Source records:

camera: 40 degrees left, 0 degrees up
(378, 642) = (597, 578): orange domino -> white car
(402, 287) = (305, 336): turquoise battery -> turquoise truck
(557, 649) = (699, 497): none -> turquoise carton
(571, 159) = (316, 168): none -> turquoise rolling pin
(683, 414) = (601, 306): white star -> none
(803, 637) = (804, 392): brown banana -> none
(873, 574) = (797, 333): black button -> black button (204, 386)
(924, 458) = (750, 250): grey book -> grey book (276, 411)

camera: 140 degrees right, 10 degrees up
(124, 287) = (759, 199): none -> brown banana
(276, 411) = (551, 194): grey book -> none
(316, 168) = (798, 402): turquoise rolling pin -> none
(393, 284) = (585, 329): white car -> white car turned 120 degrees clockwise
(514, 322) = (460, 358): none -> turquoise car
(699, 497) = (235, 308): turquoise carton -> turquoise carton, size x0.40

==

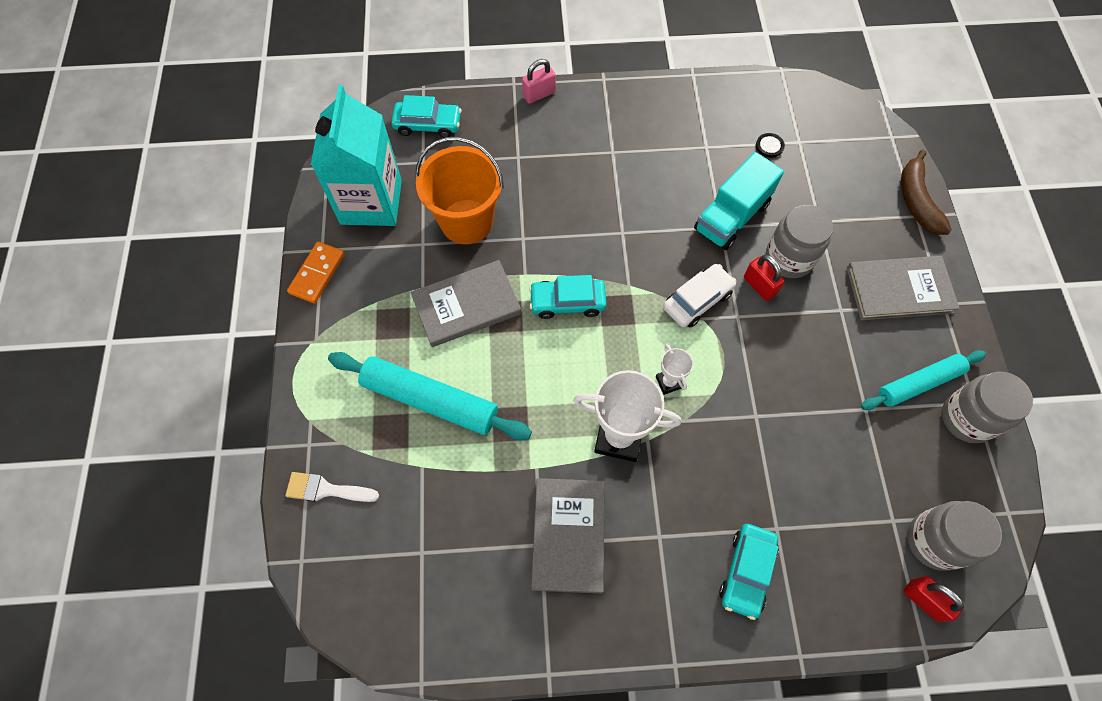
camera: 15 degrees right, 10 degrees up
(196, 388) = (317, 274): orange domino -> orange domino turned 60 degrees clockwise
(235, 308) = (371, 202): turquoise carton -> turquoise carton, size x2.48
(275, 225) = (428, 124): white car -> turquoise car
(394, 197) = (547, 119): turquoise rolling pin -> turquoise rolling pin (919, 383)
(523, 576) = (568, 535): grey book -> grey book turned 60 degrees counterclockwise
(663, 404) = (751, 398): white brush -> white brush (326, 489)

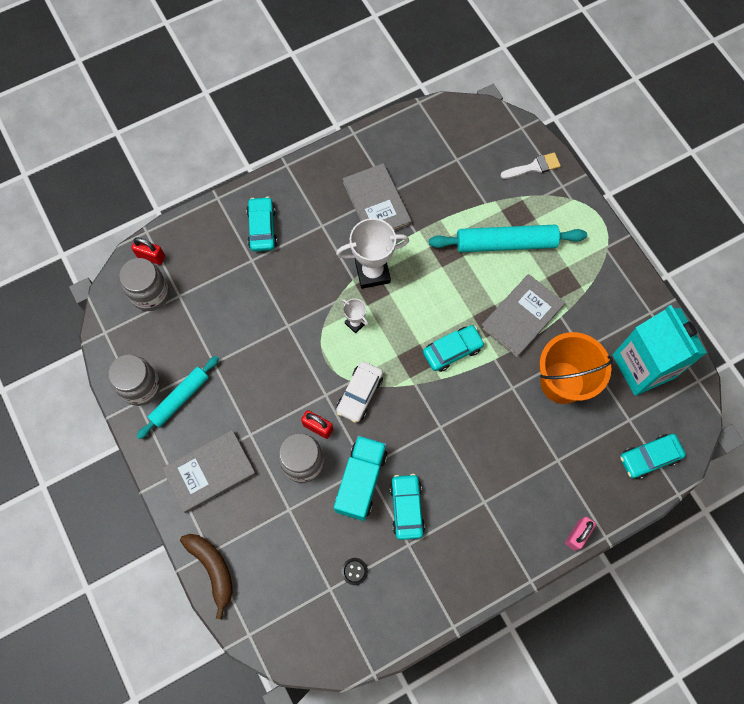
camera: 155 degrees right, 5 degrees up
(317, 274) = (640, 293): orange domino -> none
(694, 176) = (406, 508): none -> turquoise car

--

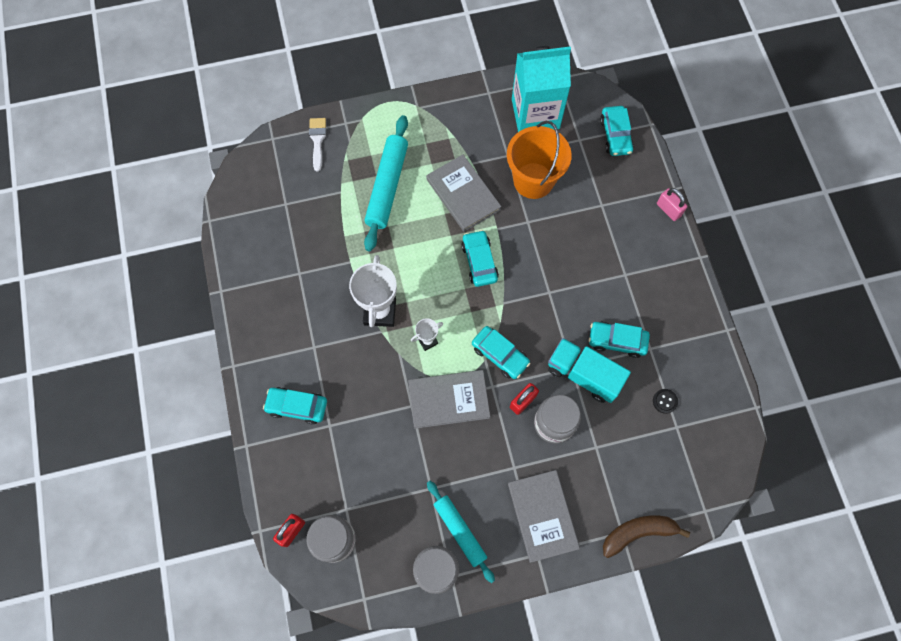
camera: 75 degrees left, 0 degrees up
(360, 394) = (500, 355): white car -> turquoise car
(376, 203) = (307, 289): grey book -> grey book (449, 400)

What to produce: Where the string "none" appears in a line of the entries above, return that line.

Task solution:
(557, 649) = (699, 497): none -> turquoise carton
(571, 159) = (316, 168): none -> turquoise rolling pin
(683, 414) = (601, 306): white star -> none
(803, 637) = (804, 392): brown banana -> none
(124, 287) = (759, 199): none -> brown banana
(276, 411) = (551, 194): grey book -> none
(316, 168) = (798, 402): turquoise rolling pin -> none
(514, 322) = (460, 358): none -> turquoise car
(317, 274) = (640, 293): orange domino -> none
(694, 176) = (406, 508): none -> turquoise car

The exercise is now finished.